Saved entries
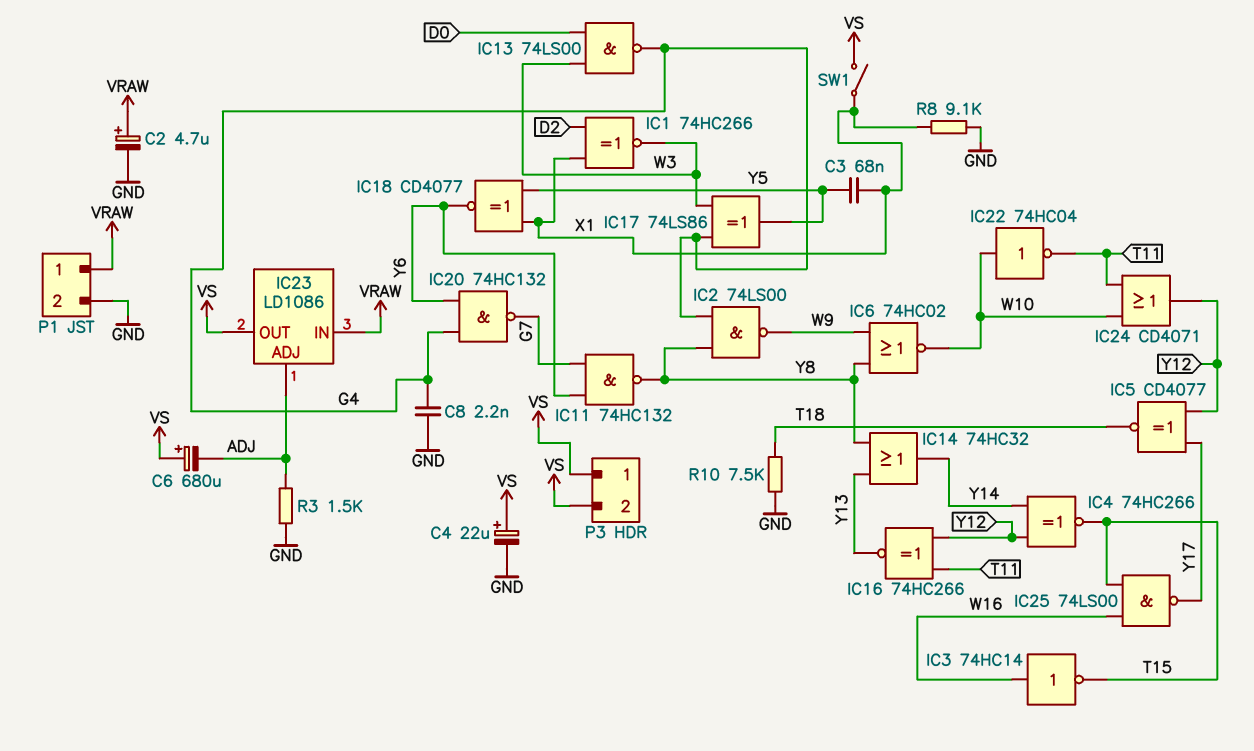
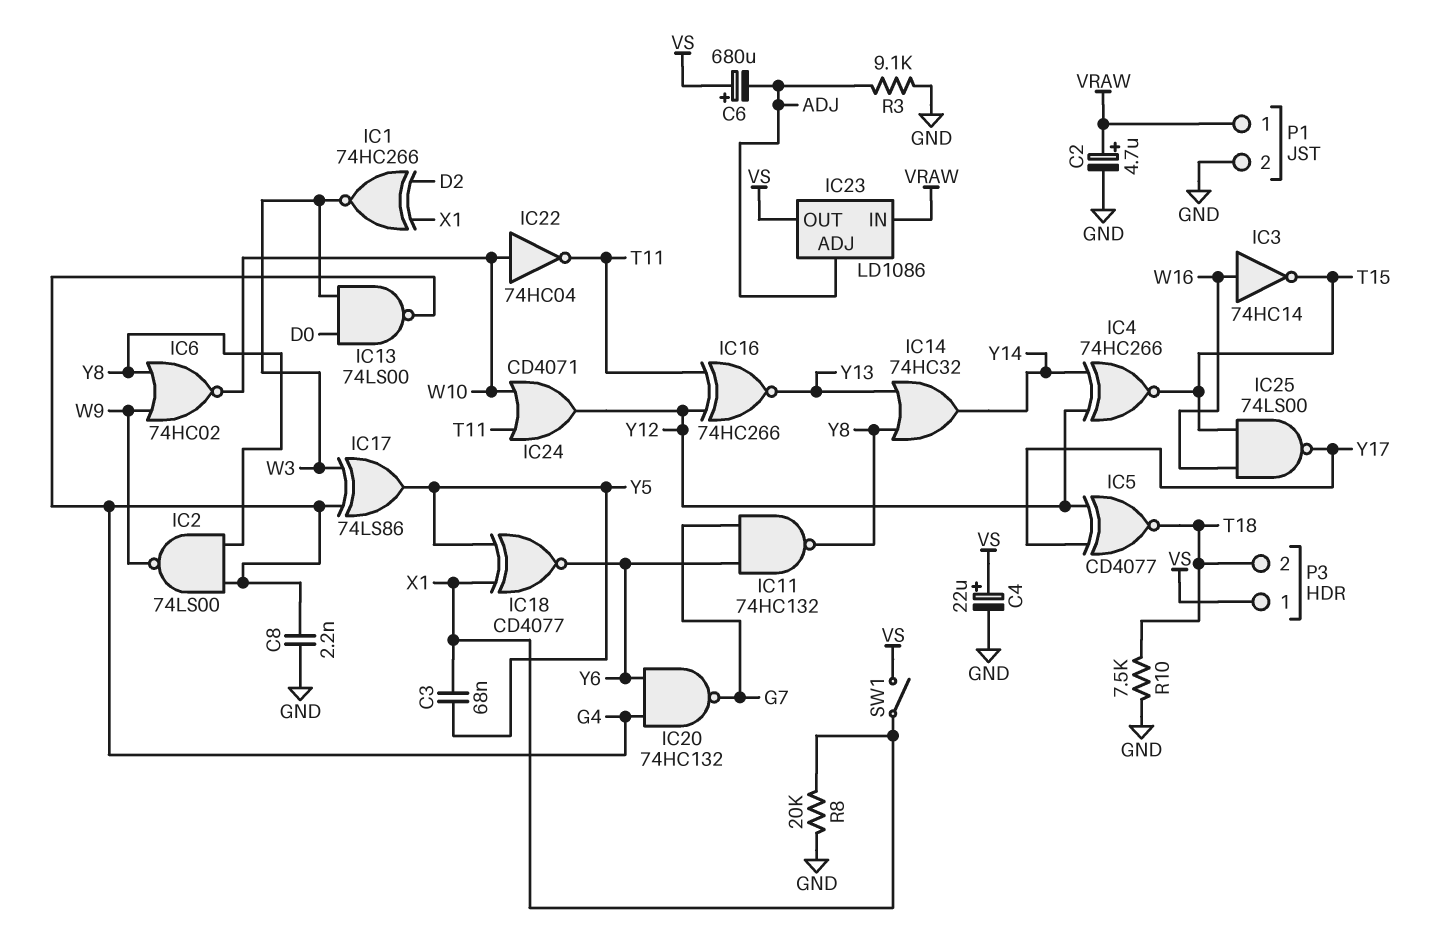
P3 pin 2: VS -> T18
R3: 1.5k (ADJ, GND) -> 9.1k (ADJ, GND)
R8: 9.1k (GND, X1) -> 20k (GND, X1)

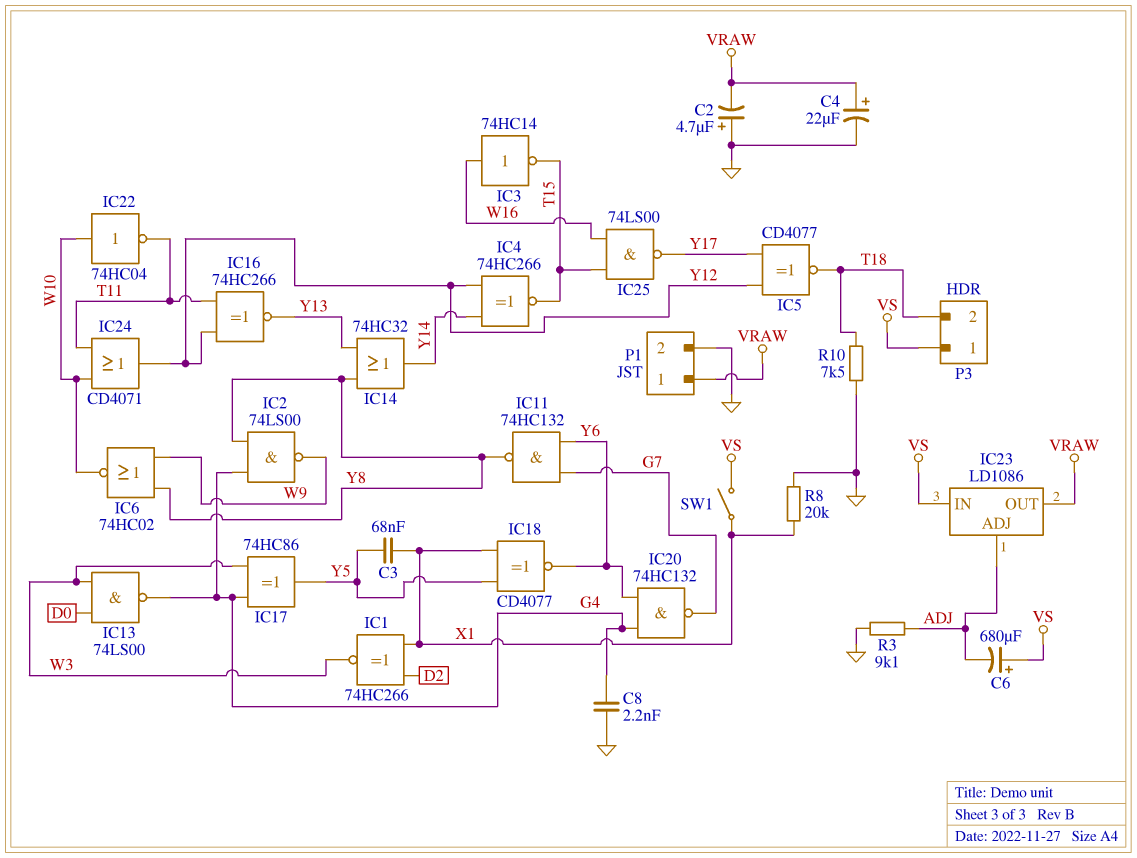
C2: 4.7uF (plus VRAW, minus GND) -> 4.7uF (plus GND, minus VRAW)
C4: 22uF (plus VS, minus GND) -> 22uF (plus VRAW, minus GND)
IC17: XOR 74LS86 (in G4, in W3, out Y5) -> XOR 74HC86 (in G4, in W3, out Y5)
IC23 pin IN: VRAW -> VS
IC23 pin OUT: VS -> VRAW

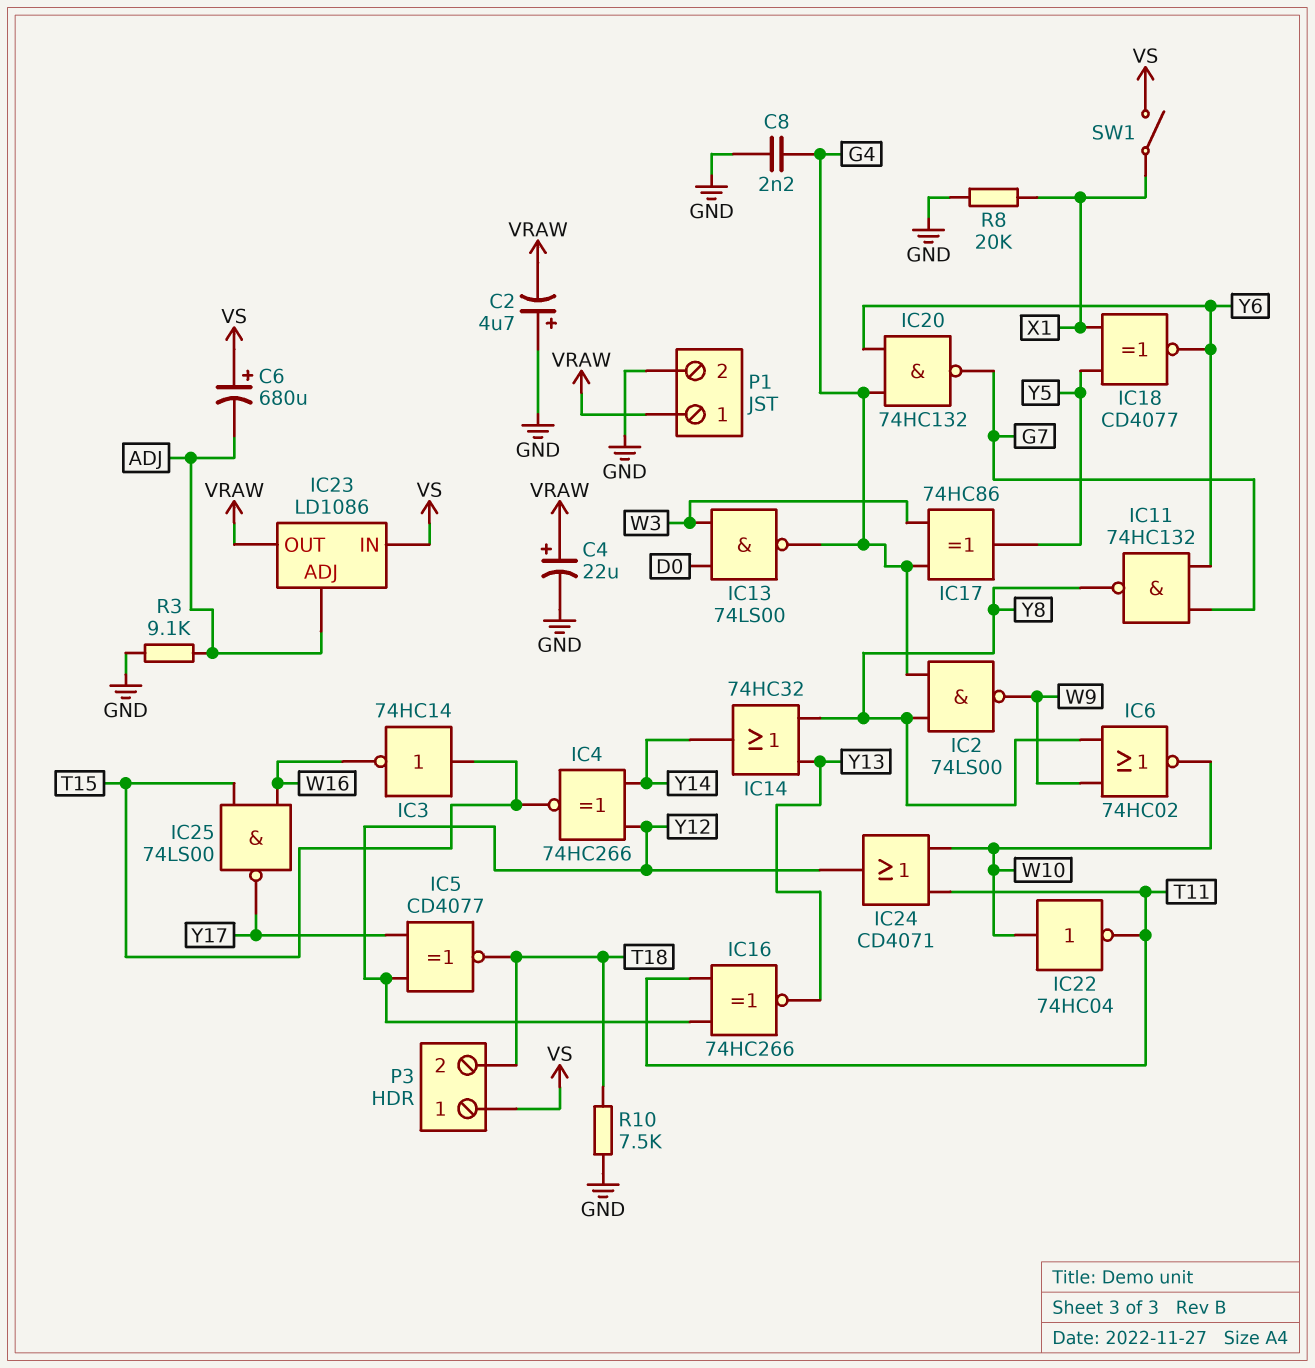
C3: 68nF (X1, Y5) -> none
IC1: XNOR 74HC266 (in D2, in X1, out W3) -> none
IC3: NOT 74HC14 (in W16, out T15) -> NOT 74HC14 (in T15, out W16)

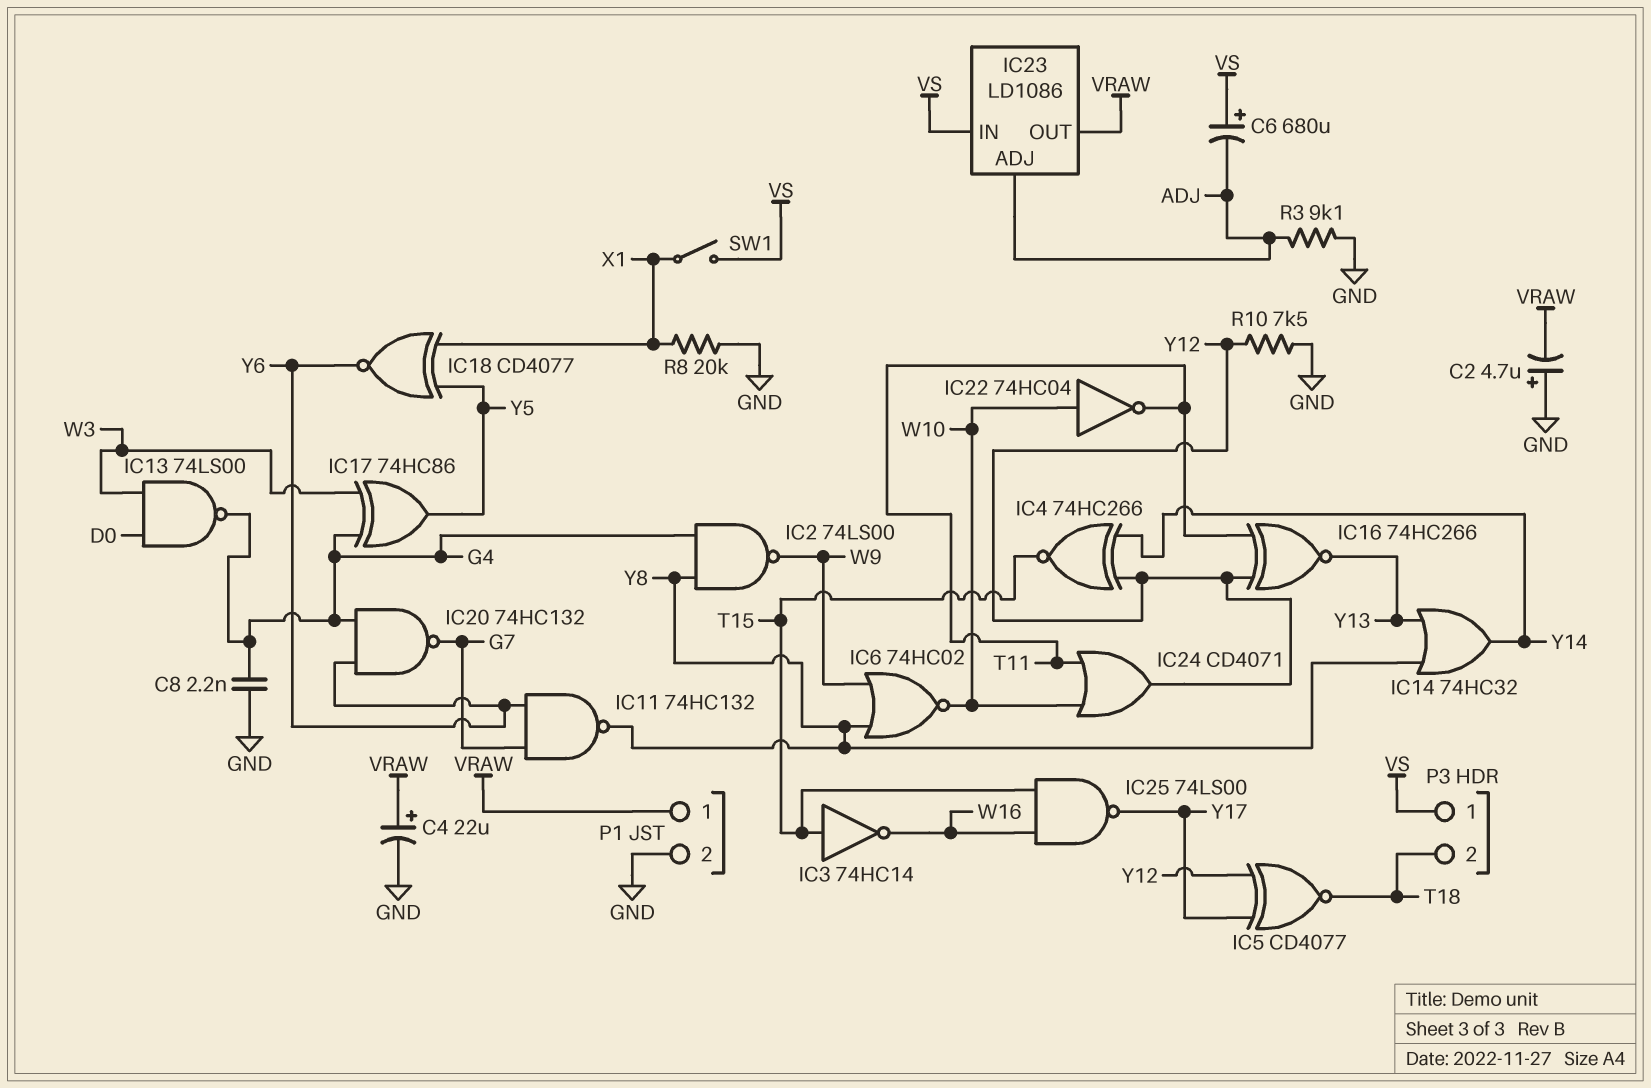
R10: 7.5k (GND, T18) -> 7.5k (GND, Y12)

Exercise aim: Excluding the pictures, transcribe each entry above word for word.

Reply:
P3 pin 2: VS -> T18
R3: 1.5k (ADJ, GND) -> 9.1k (ADJ, GND)
R8: 9.1k (GND, X1) -> 20k (GND, X1)

C2: 4.7uF (plus VRAW, minus GND) -> 4.7uF (plus GND, minus VRAW)
C4: 22uF (plus VS, minus GND) -> 22uF (plus VRAW, minus GND)
IC17: XOR 74LS86 (in G4, in W3, out Y5) -> XOR 74HC86 (in G4, in W3, out Y5)
IC23 pin IN: VRAW -> VS
IC23 pin OUT: VS -> VRAW

C3: 68nF (X1, Y5) -> none
IC1: XNOR 74HC266 (in D2, in X1, out W3) -> none
IC3: NOT 74HC14 (in W16, out T15) -> NOT 74HC14 (in T15, out W16)

R10: 7.5k (GND, T18) -> 7.5k (GND, Y12)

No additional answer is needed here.